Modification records
*** Block opens ***
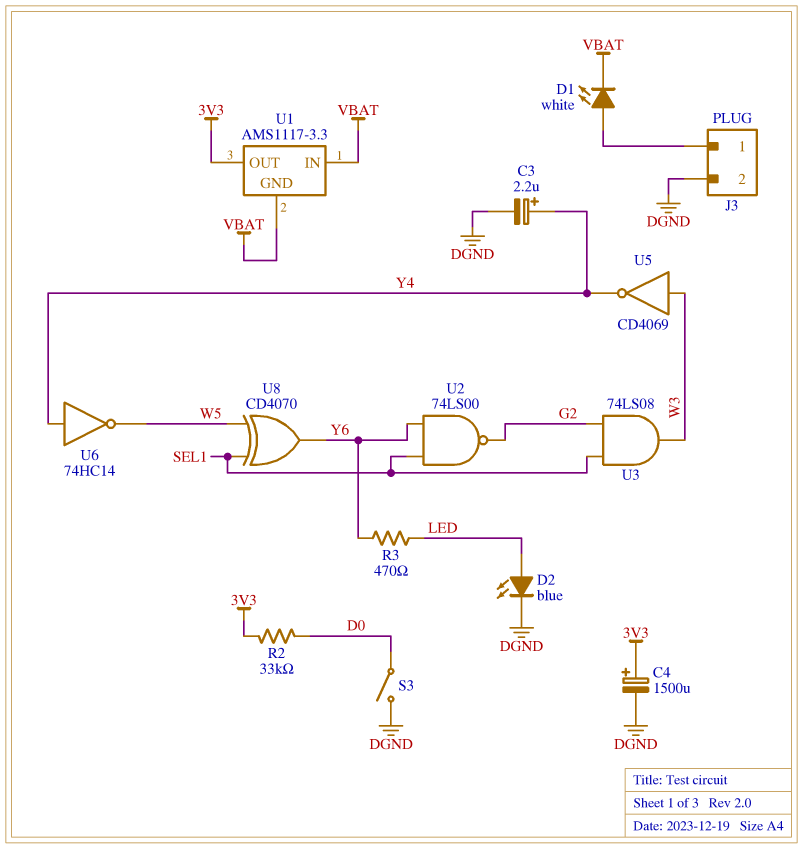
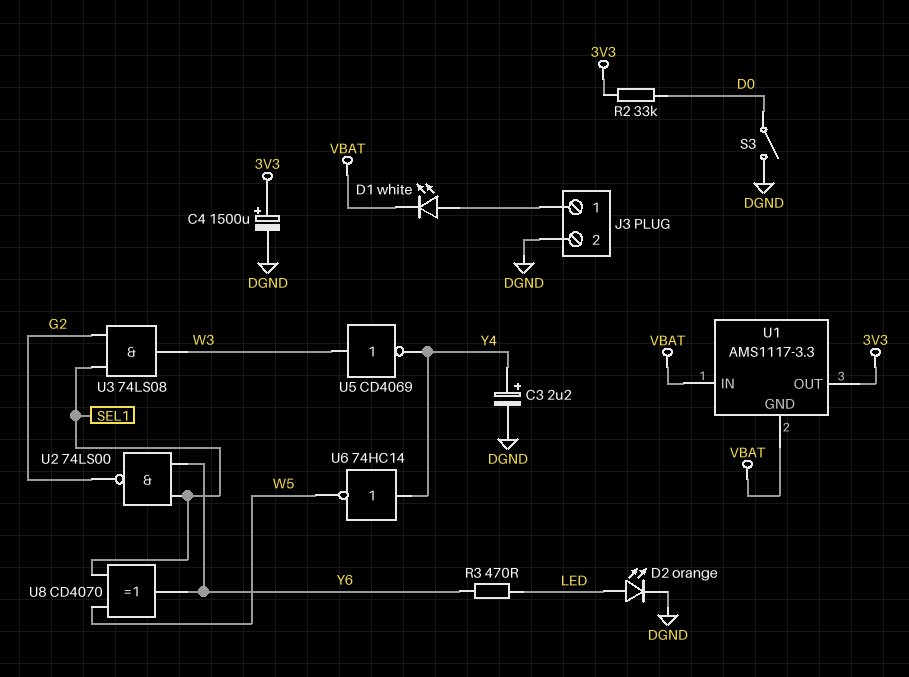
D2: LED blue (A LED, K DGND) -> LED orange (A LED, K DGND)

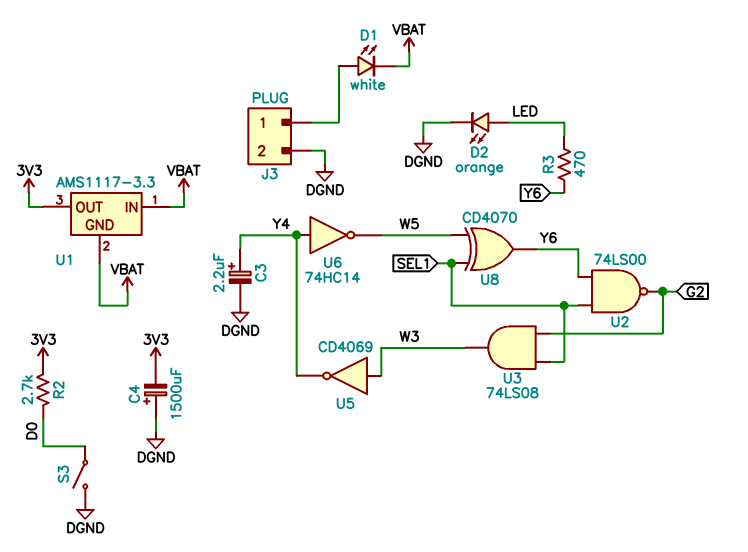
C4: 1500uF (plus 3V3, minus DGND) -> 1500uF (plus DGND, minus 3V3)
R2: 33k (3V3, D0) -> 2.7k (3V3, D0)

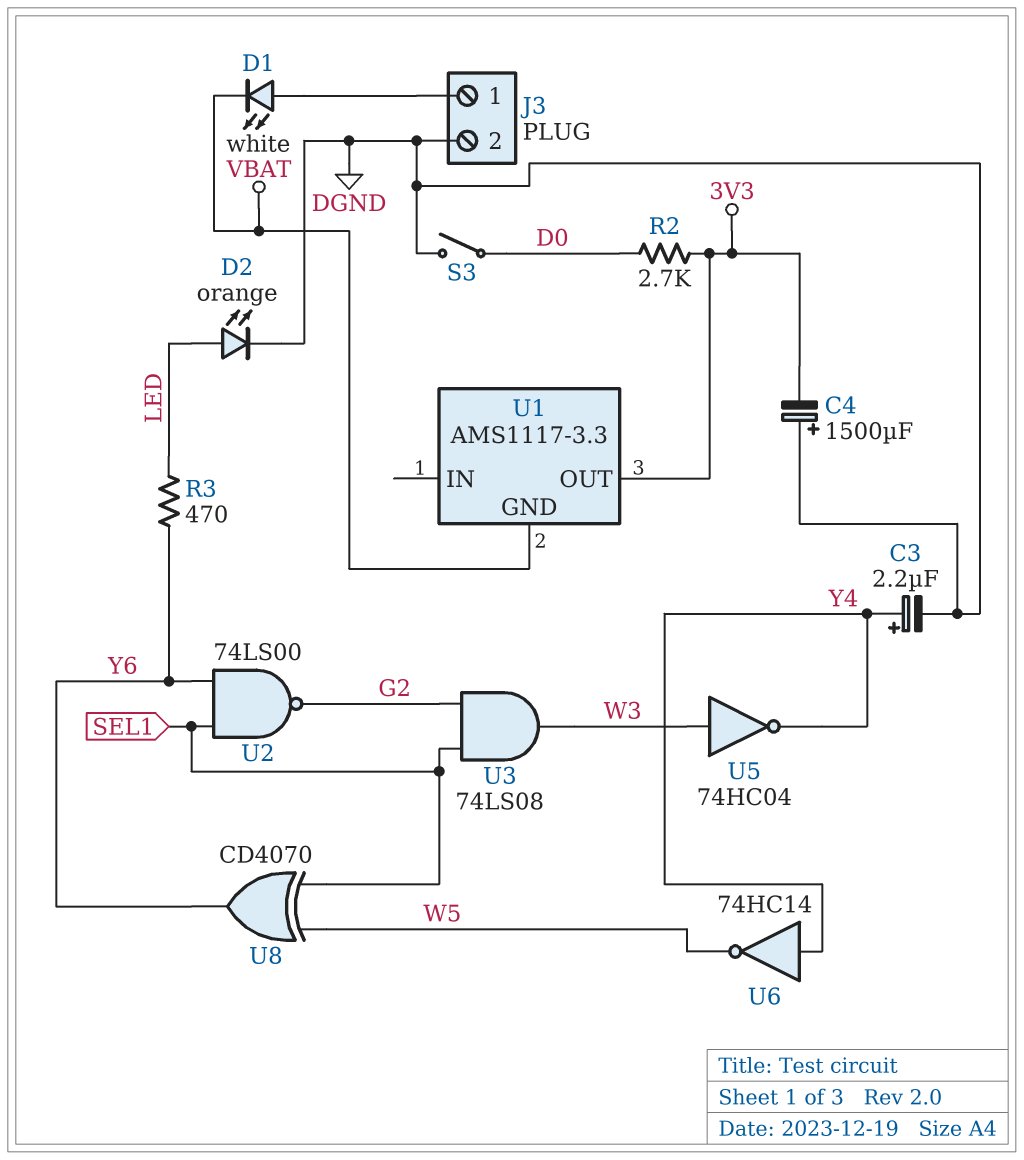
U1 pin IN: VBAT -> none
U5: NOT CD4069 (in W3, out Y4) -> NOT 74HC04 (in W3, out Y4)

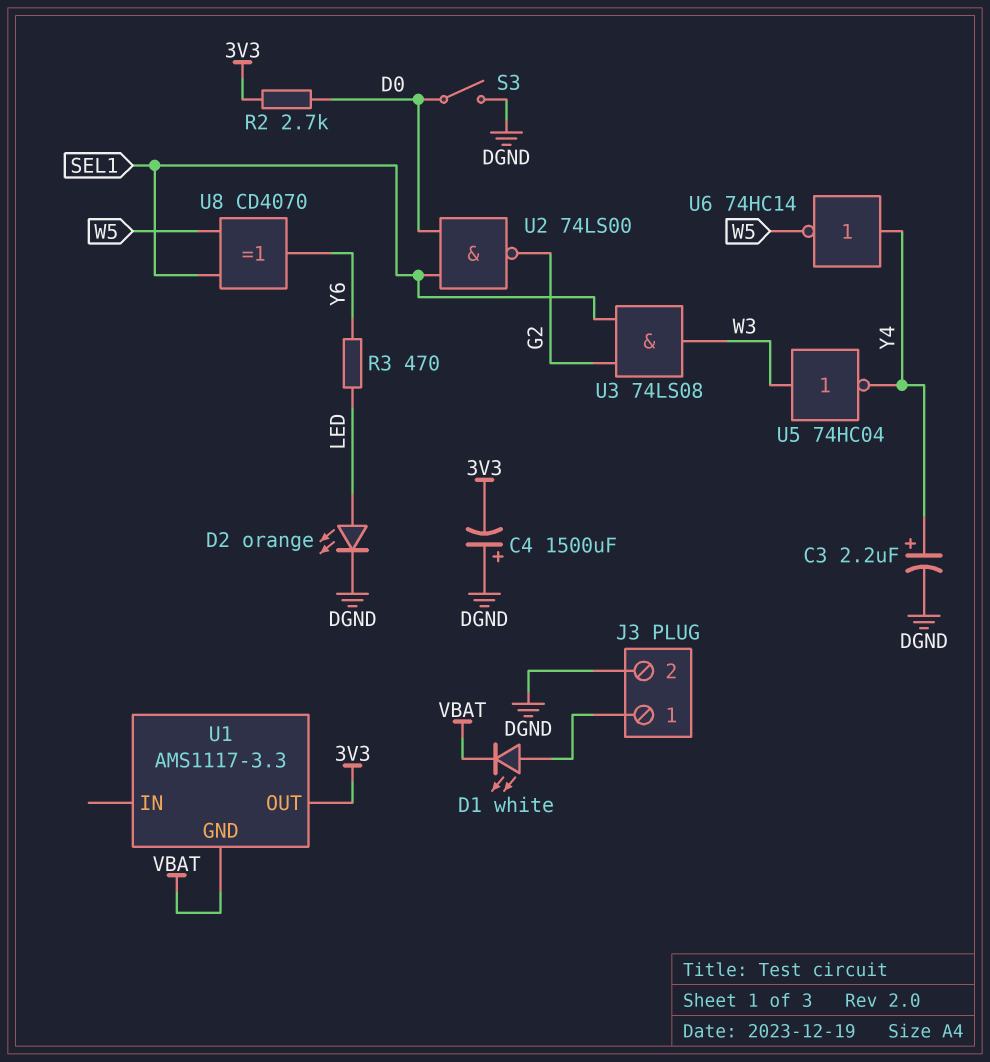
U2: NAND 74LS00 (in SEL1, in Y6, out G2) -> NAND 74LS00 (in D0, in SEL1, out G2)

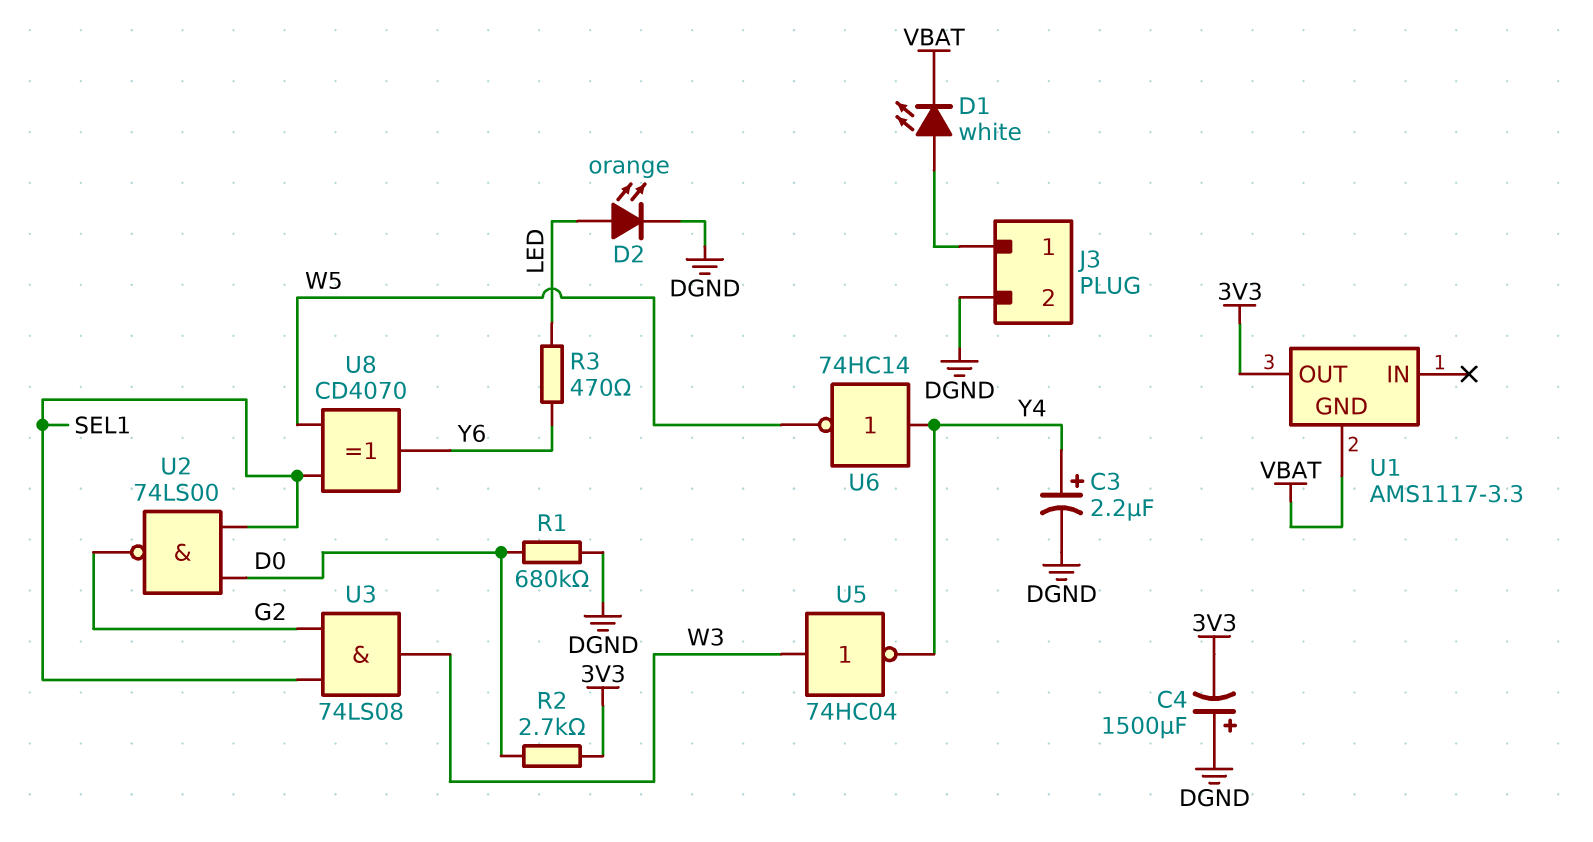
R1: none -> 680k (D0, DGND)
S3: switch (D0, DGND) -> none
*** Block closes ***
TASK TO CARRY OUT: Leave the images behind and write out every entry exactly.

OUTPUT OF THE EXERCISE:
D2: LED blue (A LED, K DGND) -> LED orange (A LED, K DGND)

C4: 1500uF (plus 3V3, minus DGND) -> 1500uF (plus DGND, minus 3V3)
R2: 33k (3V3, D0) -> 2.7k (3V3, D0)

U1 pin IN: VBAT -> none
U5: NOT CD4069 (in W3, out Y4) -> NOT 74HC04 (in W3, out Y4)

U2: NAND 74LS00 (in SEL1, in Y6, out G2) -> NAND 74LS00 (in D0, in SEL1, out G2)

R1: none -> 680k (D0, DGND)
S3: switch (D0, DGND) -> none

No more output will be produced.